Entries drawn from a collection:
↓

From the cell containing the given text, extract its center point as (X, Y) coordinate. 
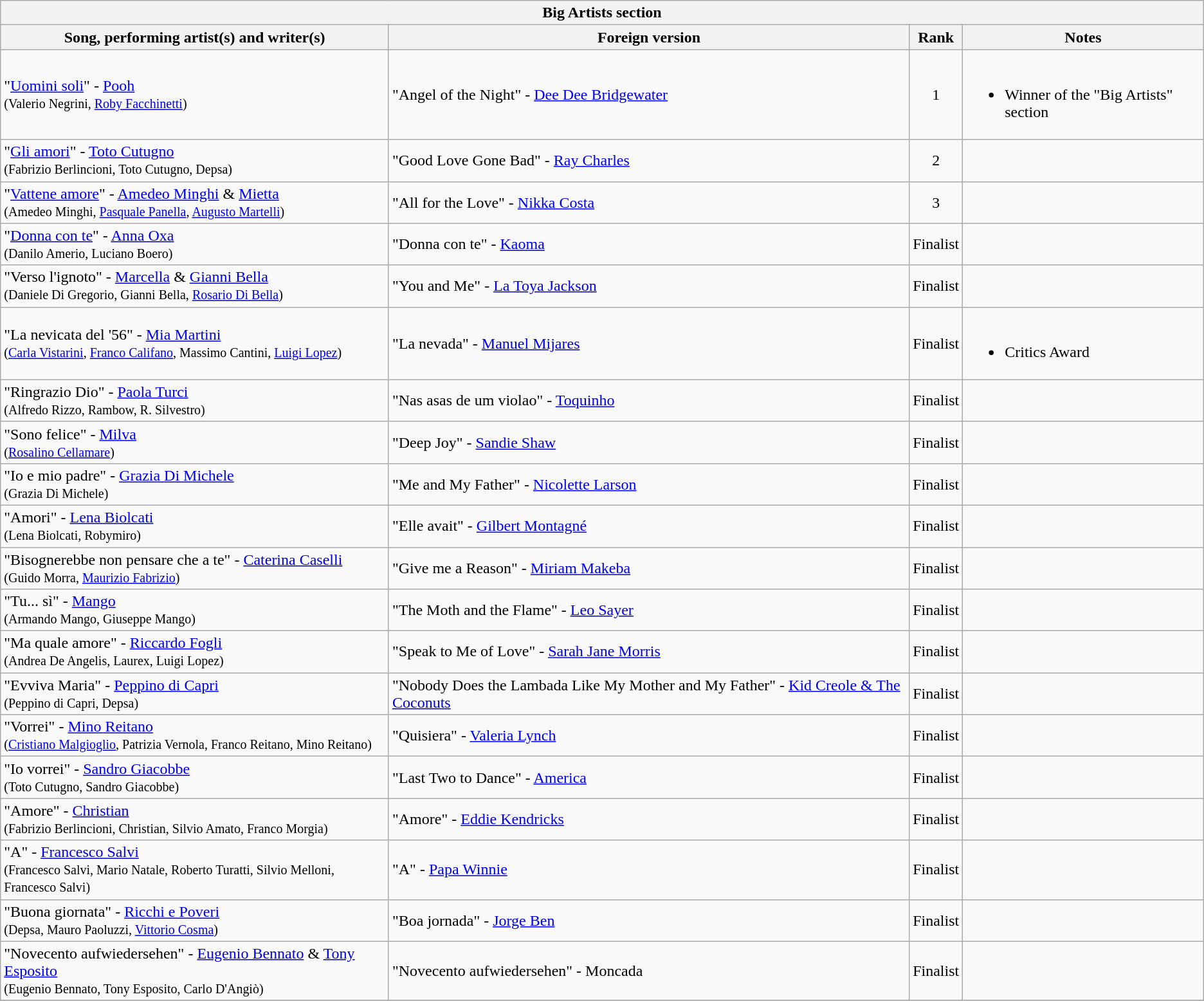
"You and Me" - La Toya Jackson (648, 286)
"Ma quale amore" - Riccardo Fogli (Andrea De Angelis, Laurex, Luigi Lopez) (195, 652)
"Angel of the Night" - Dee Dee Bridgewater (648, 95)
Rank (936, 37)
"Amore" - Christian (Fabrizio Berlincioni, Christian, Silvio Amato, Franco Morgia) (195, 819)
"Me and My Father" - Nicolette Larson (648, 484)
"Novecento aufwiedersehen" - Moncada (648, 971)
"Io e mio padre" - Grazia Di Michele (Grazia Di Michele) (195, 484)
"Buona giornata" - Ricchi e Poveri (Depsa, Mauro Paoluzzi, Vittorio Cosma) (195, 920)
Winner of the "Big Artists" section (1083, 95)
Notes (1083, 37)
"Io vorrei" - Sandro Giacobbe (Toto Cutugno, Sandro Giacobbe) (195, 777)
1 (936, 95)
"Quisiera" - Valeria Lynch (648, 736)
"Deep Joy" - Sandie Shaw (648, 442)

↑

▶ [YOUR TASK]
Can you recast all the entries above as a Markdown table with the columns "No." and "Text", one row per line with its row number and blank lines omitted? Leave the pictures out of the table.

▶ [RESPONSE TO THE EXERCISE]
| No. | Text |
|---|---|
| 1 | From the cell containing the given text, extract its center point as (X, Y) coordinate.  |
| 2 | "You and Me" - La Toya Jackson (648, 286) |
| 3 | "Ma quale amore" - Riccardo Fogli (Andrea De Angelis, Laurex, Luigi Lopez) (195, 652) |
| 4 | "Angel of the Night" - Dee Dee Bridgewater (648, 95) |
| 5 | Rank (936, 37) |
| 6 | "Amore" - Christian (Fabrizio Berlincioni, Christian, Silvio Amato, Franco Morgia) (195, 819) |
| 7 | "Me and My Father" - Nicolette Larson (648, 484) |
| 8 | "Novecento aufwiedersehen" - Moncada (648, 971) |
| 9 | "Io e mio padre" - Grazia Di Michele (Grazia Di Michele) (195, 484) |
| 10 | "Buona giornata" - Ricchi e Poveri (Depsa, Mauro Paoluzzi, Vittorio Cosma) (195, 920) |
| 11 | Winner of the "Big Artists" section (1083, 95) |
| 12 | Notes (1083, 37) |
| 13 | "Io vorrei" - Sandro Giacobbe (Toto Cutugno, Sandro Giacobbe) (195, 777) |
| 14 | 1 (936, 95) |
| 15 | "Quisiera" - Valeria Lynch (648, 736) |
| 16 | "Deep Joy" - Sandie Shaw (648, 442) |